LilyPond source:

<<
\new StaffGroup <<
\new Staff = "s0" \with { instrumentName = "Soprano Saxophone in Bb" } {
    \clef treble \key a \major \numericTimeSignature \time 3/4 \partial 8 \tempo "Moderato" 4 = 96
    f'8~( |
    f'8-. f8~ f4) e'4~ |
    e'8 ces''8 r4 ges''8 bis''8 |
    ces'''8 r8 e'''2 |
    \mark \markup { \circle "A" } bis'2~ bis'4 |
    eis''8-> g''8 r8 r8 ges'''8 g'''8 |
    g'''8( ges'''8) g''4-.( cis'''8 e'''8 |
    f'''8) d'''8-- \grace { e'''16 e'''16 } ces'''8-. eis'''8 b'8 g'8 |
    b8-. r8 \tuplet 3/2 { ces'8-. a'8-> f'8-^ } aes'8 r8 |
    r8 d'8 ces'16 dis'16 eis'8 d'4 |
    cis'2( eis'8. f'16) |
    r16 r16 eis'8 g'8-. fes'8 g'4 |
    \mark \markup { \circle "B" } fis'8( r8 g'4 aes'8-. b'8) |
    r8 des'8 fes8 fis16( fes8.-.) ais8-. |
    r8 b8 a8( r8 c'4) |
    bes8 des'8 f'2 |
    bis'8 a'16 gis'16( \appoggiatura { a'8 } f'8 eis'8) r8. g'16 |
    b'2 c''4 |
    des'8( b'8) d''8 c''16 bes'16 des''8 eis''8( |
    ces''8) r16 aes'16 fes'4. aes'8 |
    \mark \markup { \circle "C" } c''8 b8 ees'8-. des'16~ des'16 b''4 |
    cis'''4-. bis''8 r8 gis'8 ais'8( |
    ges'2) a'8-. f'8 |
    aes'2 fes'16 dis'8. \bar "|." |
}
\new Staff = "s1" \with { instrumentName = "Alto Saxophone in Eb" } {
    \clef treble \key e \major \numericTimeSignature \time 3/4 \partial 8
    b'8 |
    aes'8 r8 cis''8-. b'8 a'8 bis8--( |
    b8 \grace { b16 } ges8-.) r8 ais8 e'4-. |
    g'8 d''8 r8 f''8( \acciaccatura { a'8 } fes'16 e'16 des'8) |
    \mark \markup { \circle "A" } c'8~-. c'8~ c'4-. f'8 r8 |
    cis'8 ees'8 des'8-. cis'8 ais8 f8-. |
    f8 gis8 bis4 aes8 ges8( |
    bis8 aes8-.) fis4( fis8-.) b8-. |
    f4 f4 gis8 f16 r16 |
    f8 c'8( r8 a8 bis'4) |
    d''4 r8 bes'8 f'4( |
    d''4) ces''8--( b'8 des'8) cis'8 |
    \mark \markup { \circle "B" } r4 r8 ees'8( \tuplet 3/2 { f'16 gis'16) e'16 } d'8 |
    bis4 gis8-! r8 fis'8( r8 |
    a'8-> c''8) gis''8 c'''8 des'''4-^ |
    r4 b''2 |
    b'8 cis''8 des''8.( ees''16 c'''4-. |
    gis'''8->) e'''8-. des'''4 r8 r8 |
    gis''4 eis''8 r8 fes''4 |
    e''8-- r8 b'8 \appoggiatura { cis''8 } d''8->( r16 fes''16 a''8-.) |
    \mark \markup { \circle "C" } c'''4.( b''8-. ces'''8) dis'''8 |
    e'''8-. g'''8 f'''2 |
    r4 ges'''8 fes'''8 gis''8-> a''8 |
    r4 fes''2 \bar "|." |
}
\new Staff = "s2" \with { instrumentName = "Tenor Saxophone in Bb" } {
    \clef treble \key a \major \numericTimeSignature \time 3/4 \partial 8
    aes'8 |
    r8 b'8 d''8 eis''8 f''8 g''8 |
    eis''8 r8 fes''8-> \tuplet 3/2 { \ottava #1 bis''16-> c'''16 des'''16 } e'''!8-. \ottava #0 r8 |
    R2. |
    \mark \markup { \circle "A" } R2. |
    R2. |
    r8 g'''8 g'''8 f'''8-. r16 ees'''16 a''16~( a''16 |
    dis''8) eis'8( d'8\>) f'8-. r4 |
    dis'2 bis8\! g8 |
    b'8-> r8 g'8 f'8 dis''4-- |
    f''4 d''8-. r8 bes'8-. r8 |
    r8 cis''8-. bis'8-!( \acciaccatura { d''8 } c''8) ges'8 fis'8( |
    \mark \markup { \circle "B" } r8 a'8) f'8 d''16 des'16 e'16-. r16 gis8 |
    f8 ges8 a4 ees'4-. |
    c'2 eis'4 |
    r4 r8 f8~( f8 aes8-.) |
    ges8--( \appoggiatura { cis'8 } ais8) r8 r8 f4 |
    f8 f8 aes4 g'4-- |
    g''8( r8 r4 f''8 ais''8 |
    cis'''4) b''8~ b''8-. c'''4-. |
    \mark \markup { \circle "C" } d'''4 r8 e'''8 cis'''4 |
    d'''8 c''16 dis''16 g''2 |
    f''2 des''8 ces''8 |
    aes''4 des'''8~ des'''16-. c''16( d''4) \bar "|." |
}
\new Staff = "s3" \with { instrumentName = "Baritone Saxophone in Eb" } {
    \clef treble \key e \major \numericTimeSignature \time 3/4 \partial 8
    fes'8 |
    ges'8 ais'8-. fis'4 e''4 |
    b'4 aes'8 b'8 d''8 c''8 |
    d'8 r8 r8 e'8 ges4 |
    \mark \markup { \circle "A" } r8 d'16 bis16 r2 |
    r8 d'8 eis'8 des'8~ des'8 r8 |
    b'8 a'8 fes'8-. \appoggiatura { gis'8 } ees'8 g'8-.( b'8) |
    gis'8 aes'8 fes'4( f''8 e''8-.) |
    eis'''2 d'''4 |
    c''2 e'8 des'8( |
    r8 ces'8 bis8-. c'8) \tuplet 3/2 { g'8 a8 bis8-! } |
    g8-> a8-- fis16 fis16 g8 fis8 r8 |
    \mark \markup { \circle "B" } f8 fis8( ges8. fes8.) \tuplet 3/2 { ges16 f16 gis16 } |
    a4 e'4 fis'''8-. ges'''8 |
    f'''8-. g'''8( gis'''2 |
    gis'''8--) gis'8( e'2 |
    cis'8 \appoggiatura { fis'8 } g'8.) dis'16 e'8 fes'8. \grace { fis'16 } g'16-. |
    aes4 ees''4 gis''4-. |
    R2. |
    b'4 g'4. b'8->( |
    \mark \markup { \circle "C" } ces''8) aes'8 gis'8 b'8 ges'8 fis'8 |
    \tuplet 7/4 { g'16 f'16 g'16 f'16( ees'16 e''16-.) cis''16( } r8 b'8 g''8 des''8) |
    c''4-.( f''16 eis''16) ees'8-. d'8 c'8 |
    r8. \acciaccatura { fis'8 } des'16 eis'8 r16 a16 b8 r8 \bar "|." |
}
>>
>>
------------------------------------------------------------
**What needs to be done:**
Which lines of the material above contain the string "mark"? Show each one in full.

**Solution:**
    \mark \markup { \circle "A" } bis'2~ bis'4 |
    \mark \markup { \circle "B" } fis'8( r8 g'4 aes'8-. b'8) |
    \mark \markup { \circle "C" } c''8 b8 ees'8-. des'16~ des'16 b''4 |
    \mark \markup { \circle "A" } c'8~-. c'8~ c'4-. f'8 r8 |
    \mark \markup { \circle "B" } r4 r8 ees'8( \tuplet 3/2 { f'16 gis'16) e'16 } d'8 |
    \mark \markup { \circle "C" } c'''4.( b''8-. ces'''8) dis'''8 |
    \mark \markup { \circle "A" } R2. |
    \mark \markup { \circle "B" } r8 a'8) f'8 d''16 des'16 e'16-. r16 gis8 |
    \mark \markup { \circle "C" } d'''4 r8 e'''8 cis'''4 |
    \mark \markup { \circle "A" } r8 d'16 bis16 r2 |
    \mark \markup { \circle "B" } f8 fis8( ges8. fes8.) \tuplet 3/2 { ges16 f16 gis16 } |
    \mark \markup { \circle "C" } ces''8) aes'8 gis'8 b'8 ges'8 fis'8 |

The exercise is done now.